BRIEF: Leave the images out and write out each entry exactly as shown.

=== RECORDED INFORMATION ===

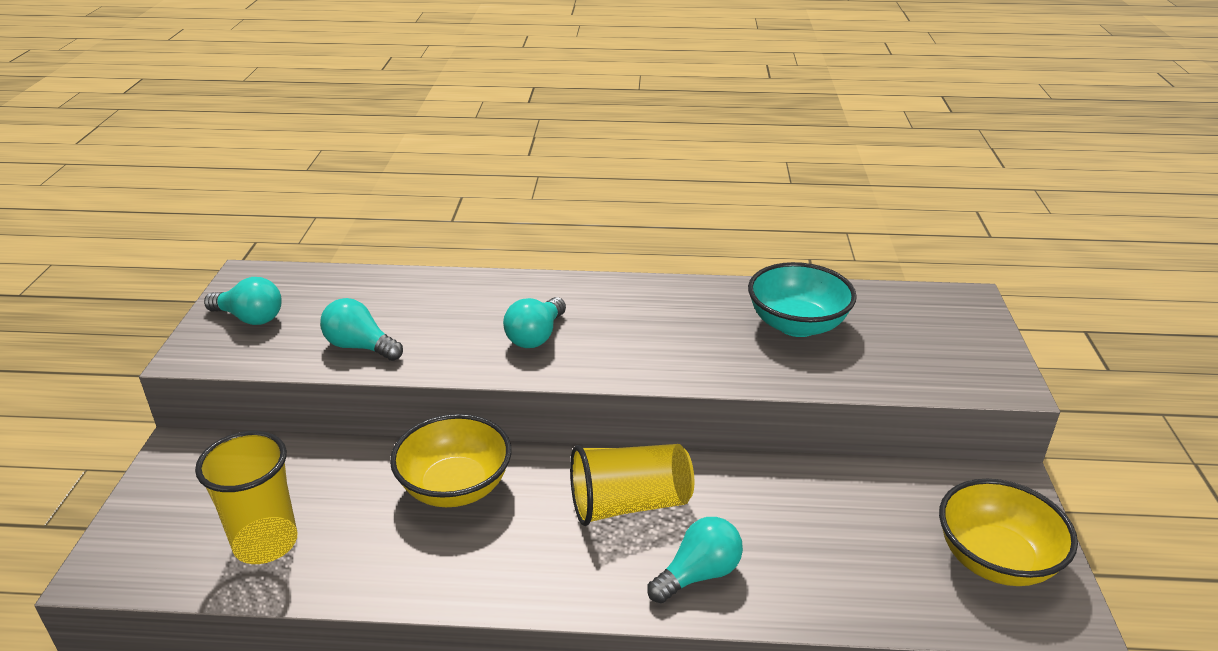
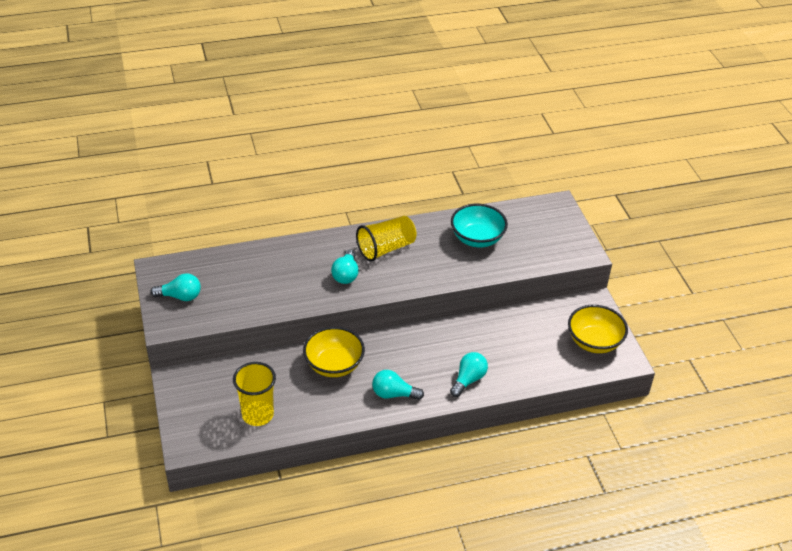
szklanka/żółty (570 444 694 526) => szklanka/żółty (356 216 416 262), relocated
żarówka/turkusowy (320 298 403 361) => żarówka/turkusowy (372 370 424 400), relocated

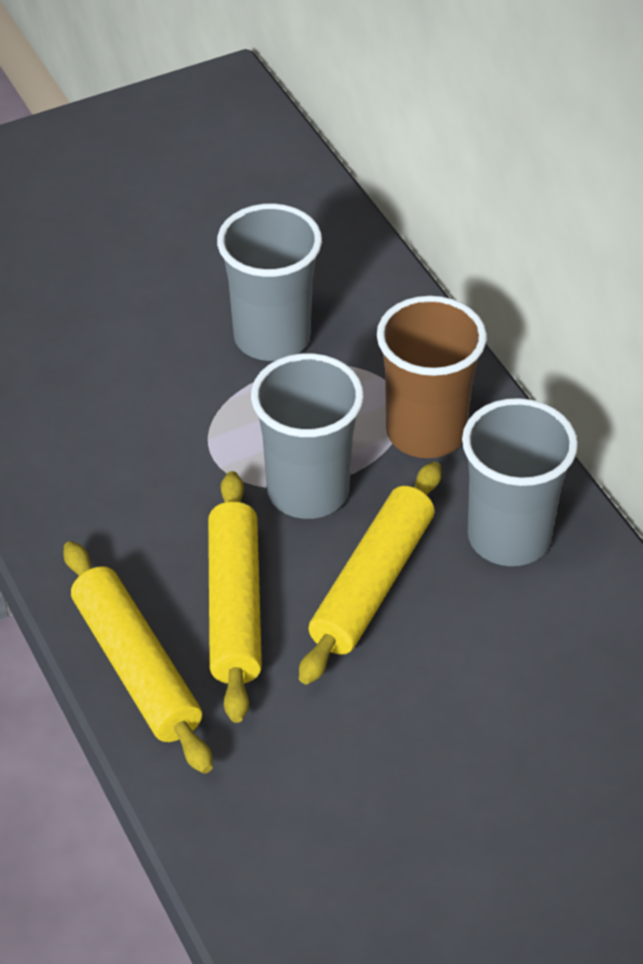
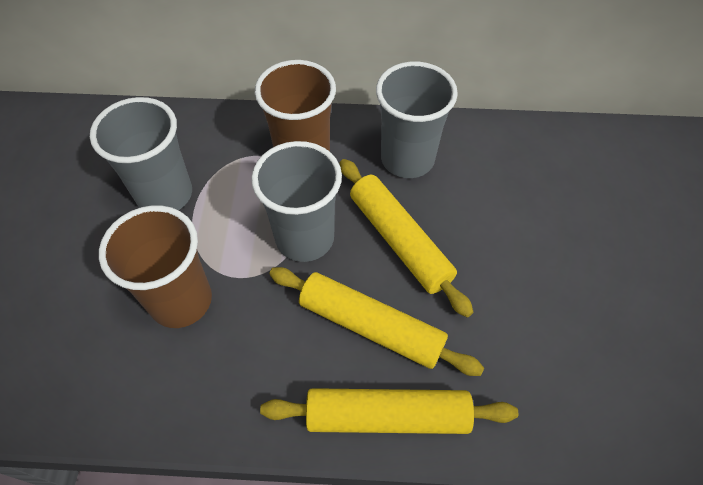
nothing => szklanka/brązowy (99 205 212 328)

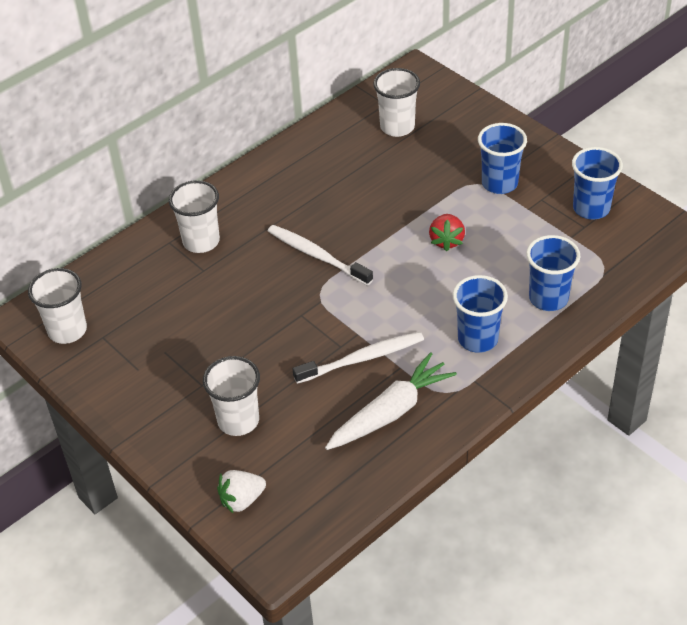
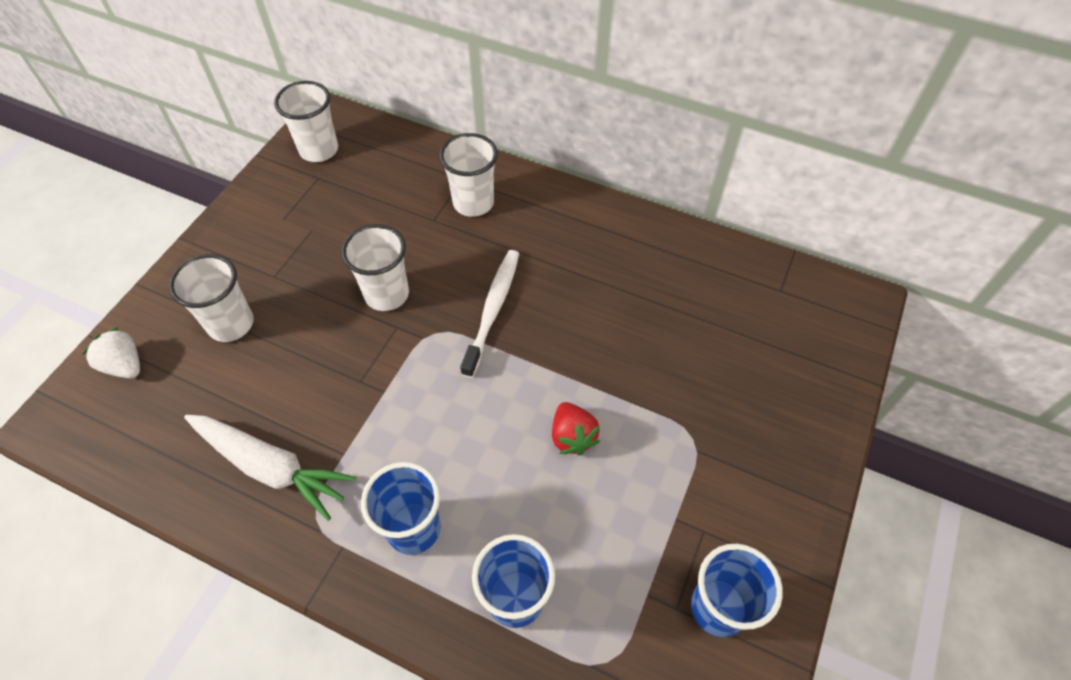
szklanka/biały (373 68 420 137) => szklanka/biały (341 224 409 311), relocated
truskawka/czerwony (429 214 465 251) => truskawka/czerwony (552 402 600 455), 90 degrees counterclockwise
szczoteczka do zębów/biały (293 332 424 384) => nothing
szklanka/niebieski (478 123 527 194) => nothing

===

WRITTEN SOLUTION:
szklanka/żółty (570 444 694 526) => szklanka/żółty (356 216 416 262), relocated
żarówka/turkusowy (320 298 403 361) => żarówka/turkusowy (372 370 424 400), relocated

nothing => szklanka/brązowy (99 205 212 328)

szklanka/biały (373 68 420 137) => szklanka/biały (341 224 409 311), relocated
truskawka/czerwony (429 214 465 251) => truskawka/czerwony (552 402 600 455), 90 degrees counterclockwise
szczoteczka do zębów/biały (293 332 424 384) => nothing
szklanka/niebieski (478 123 527 194) => nothing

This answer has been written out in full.